● SUPPLIED INFORMATION:
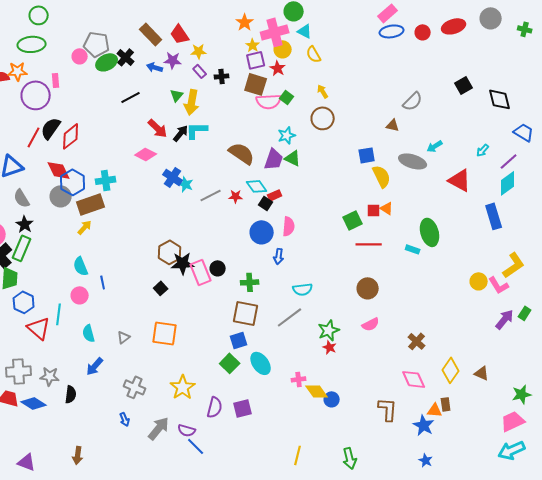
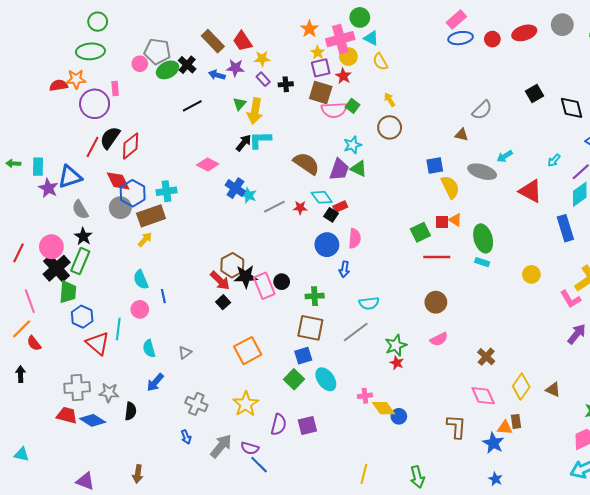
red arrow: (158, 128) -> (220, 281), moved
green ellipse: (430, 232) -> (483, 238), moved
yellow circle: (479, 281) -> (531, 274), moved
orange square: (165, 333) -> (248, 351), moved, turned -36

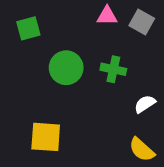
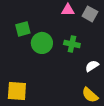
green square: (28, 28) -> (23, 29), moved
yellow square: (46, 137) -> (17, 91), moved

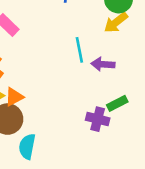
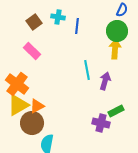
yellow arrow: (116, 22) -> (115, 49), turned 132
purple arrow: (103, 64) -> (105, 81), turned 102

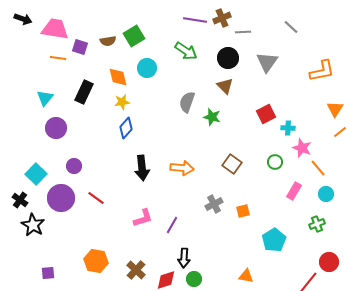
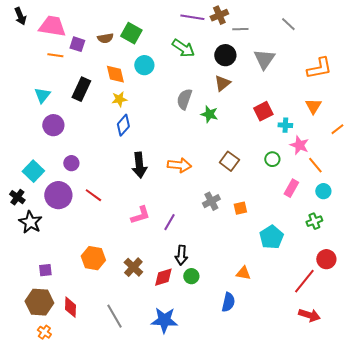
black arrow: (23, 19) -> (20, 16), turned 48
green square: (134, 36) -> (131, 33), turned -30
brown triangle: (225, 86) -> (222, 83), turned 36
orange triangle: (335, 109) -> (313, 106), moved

...

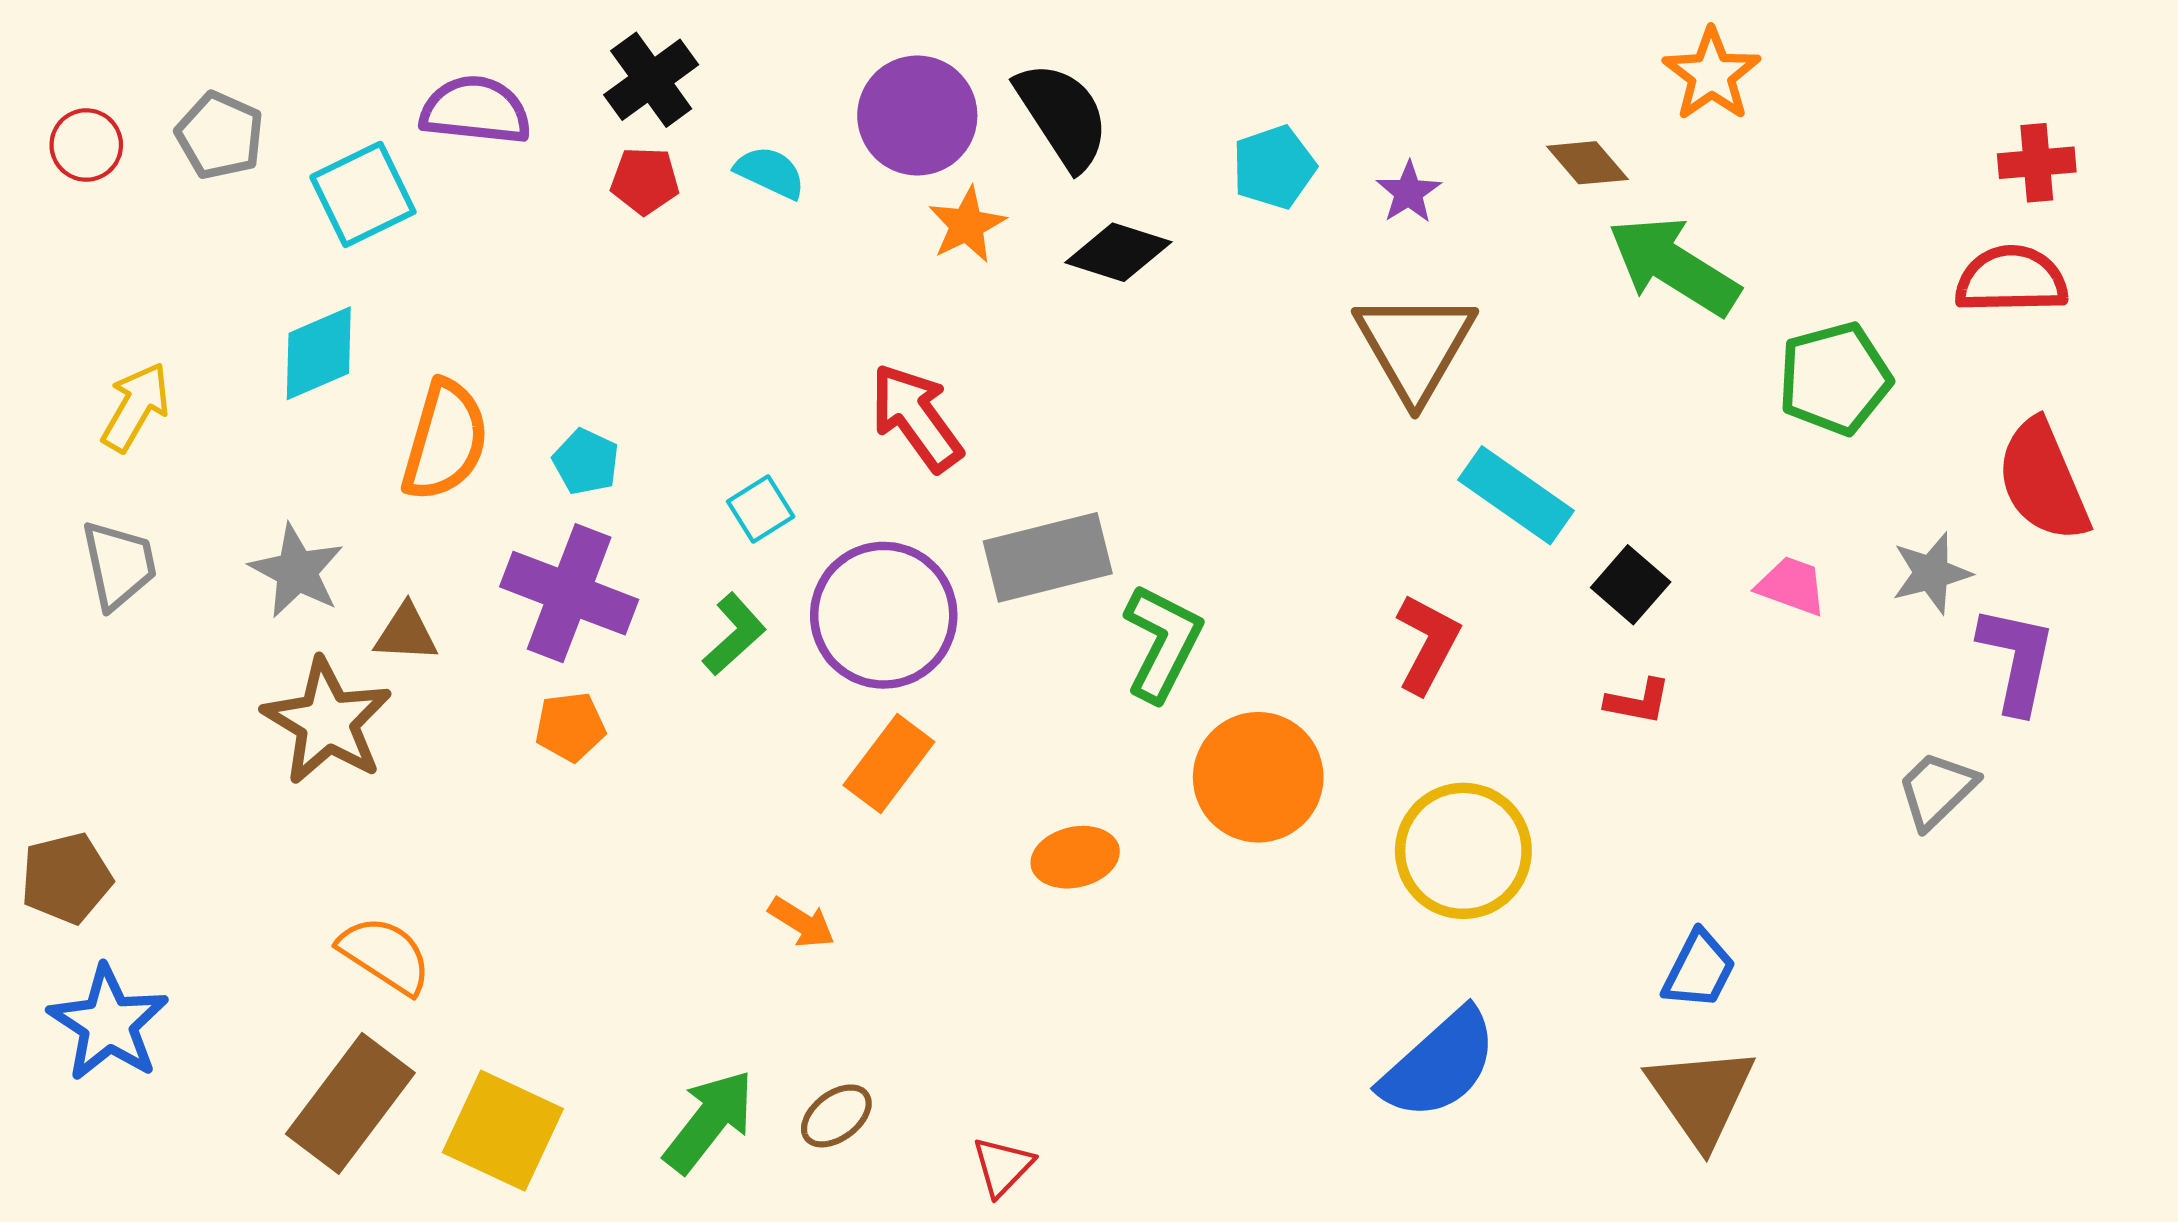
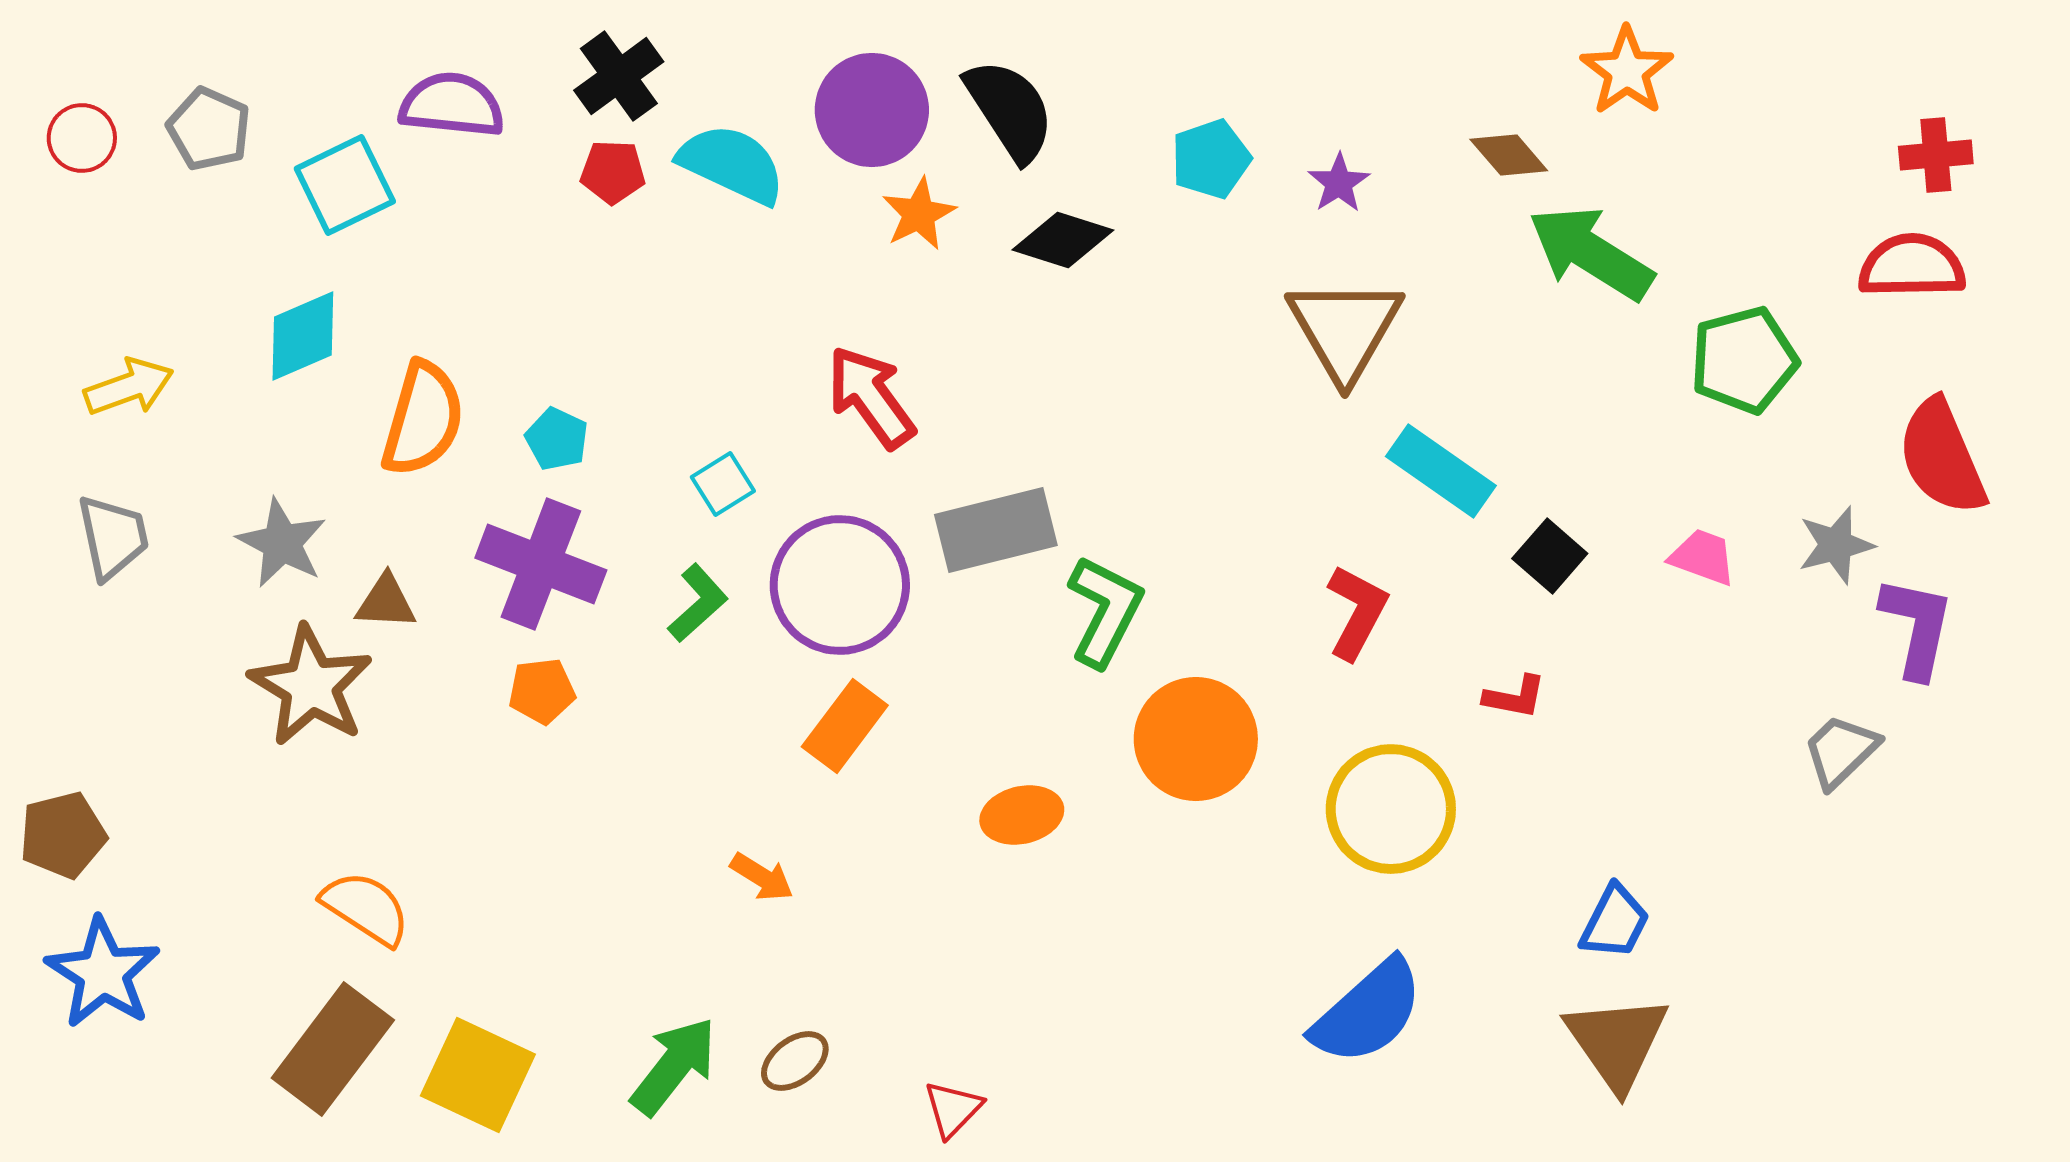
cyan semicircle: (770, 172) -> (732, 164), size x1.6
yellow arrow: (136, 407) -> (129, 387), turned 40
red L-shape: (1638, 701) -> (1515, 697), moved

● BRIEF:
Scan the records above for the string "orange", then select every line that holds it.

● EXERCISE OUTPUT:
orange square: (165, 333) -> (248, 351), moved, turned -36
orange triangle: (335, 109) -> (313, 106), moved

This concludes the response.